(Extracted records)

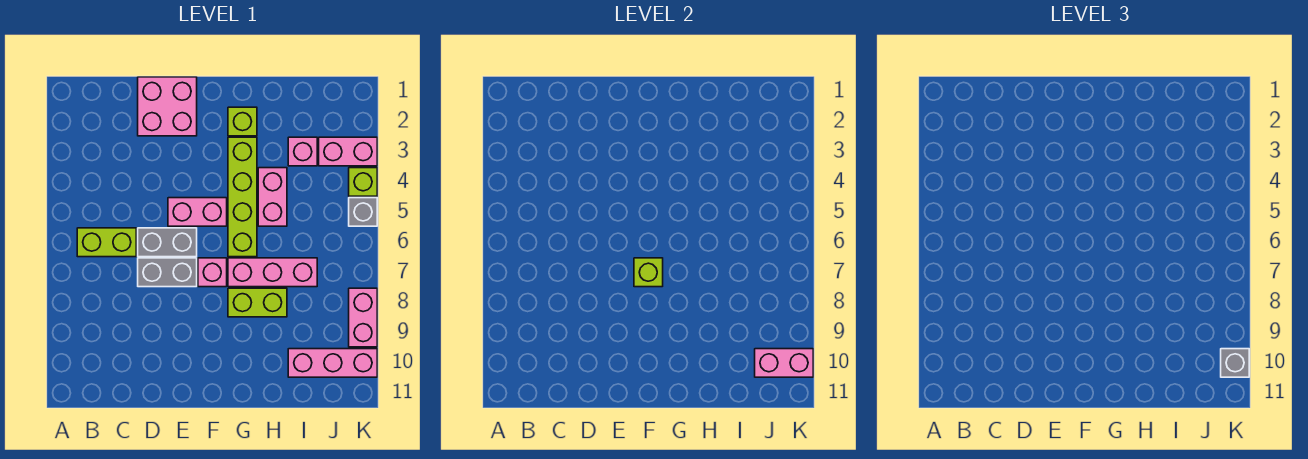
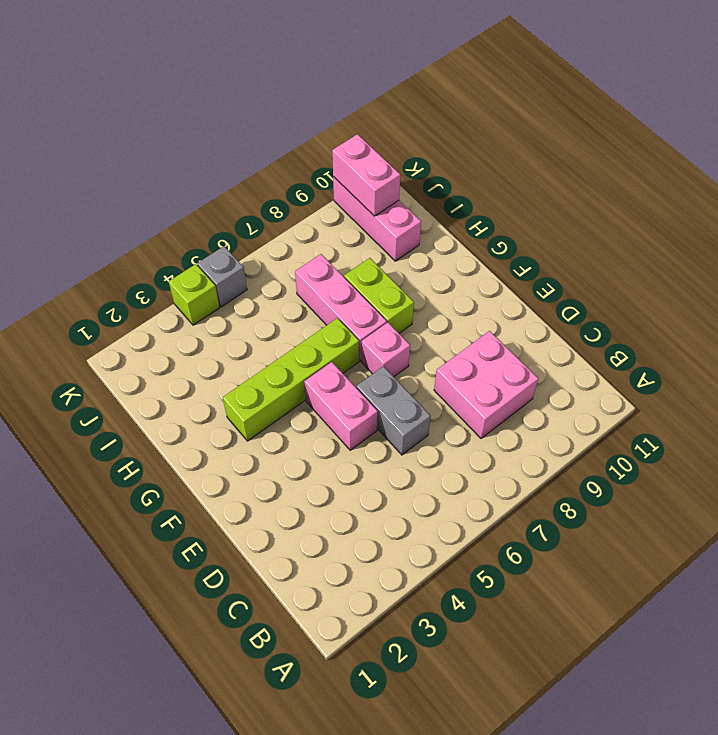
pink brick C8:D9 level 1 -> pink brick D1:E2 level 1
none -> lime brick B6:C6 level 1
none -> grey brick D7:E7 level 1
none -> lime brick G2 level 1

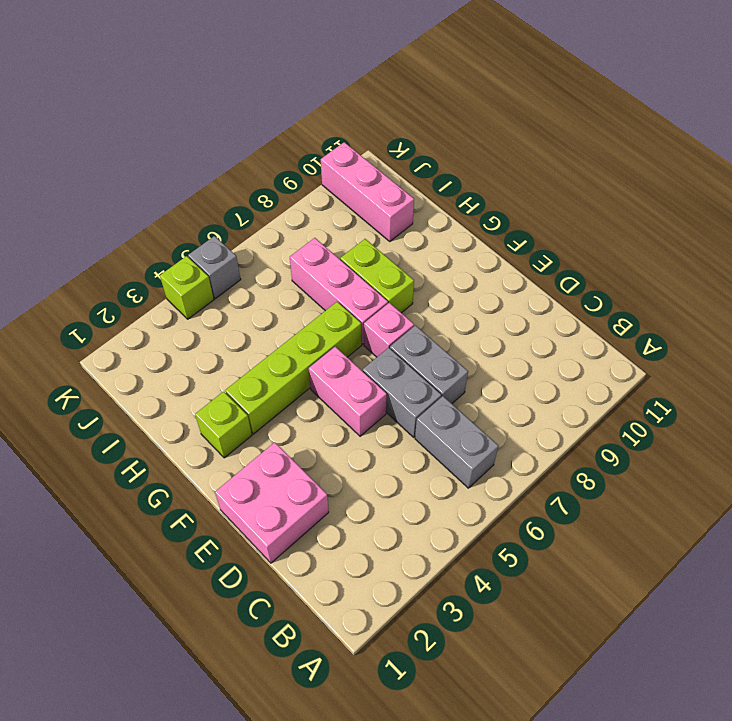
grey brick B6:C6 level 1 -> lime brick B6:C6 level 1
none -> pink brick H4:H5 level 1
none -> pink brick I3 level 1
none -> pink brick J3:K3 level 1

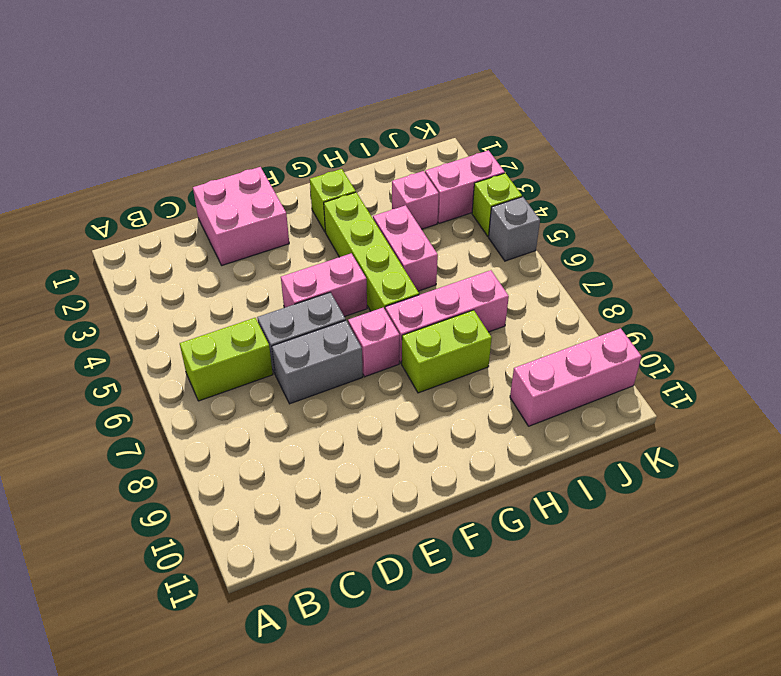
none -> pink brick K8:K9 level 1
none -> lime brick F7 level 2
none -> pink brick J10:K10 level 2

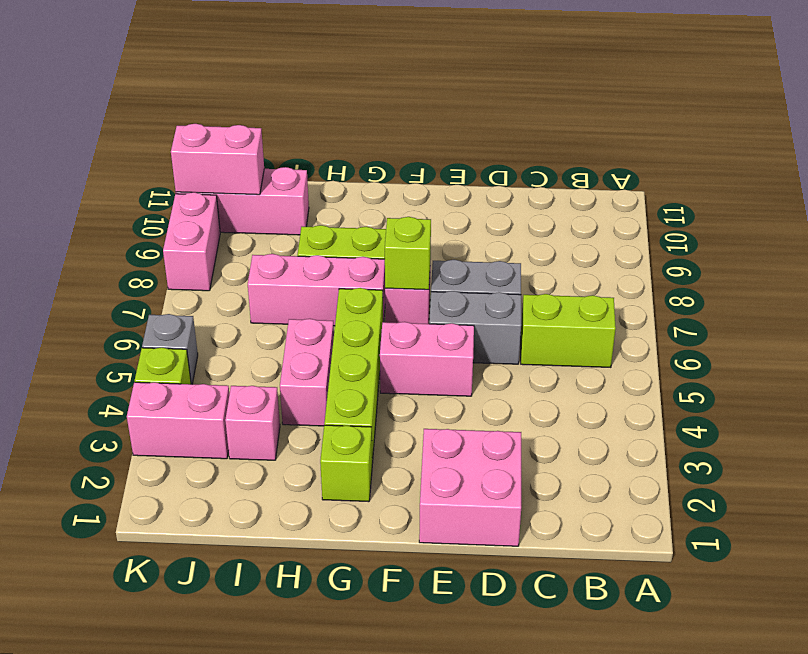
none -> grey brick K10 level 3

TASK INSTRUCTIONS –
Skip the pictures and transcribe the rest of the records exactly.

EXERCISE ANSWER –
pink brick C8:D9 level 1 -> pink brick D1:E2 level 1
none -> lime brick B6:C6 level 1
none -> grey brick D7:E7 level 1
none -> lime brick G2 level 1

grey brick B6:C6 level 1 -> lime brick B6:C6 level 1
none -> pink brick H4:H5 level 1
none -> pink brick I3 level 1
none -> pink brick J3:K3 level 1

none -> pink brick K8:K9 level 1
none -> lime brick F7 level 2
none -> pink brick J10:K10 level 2

none -> grey brick K10 level 3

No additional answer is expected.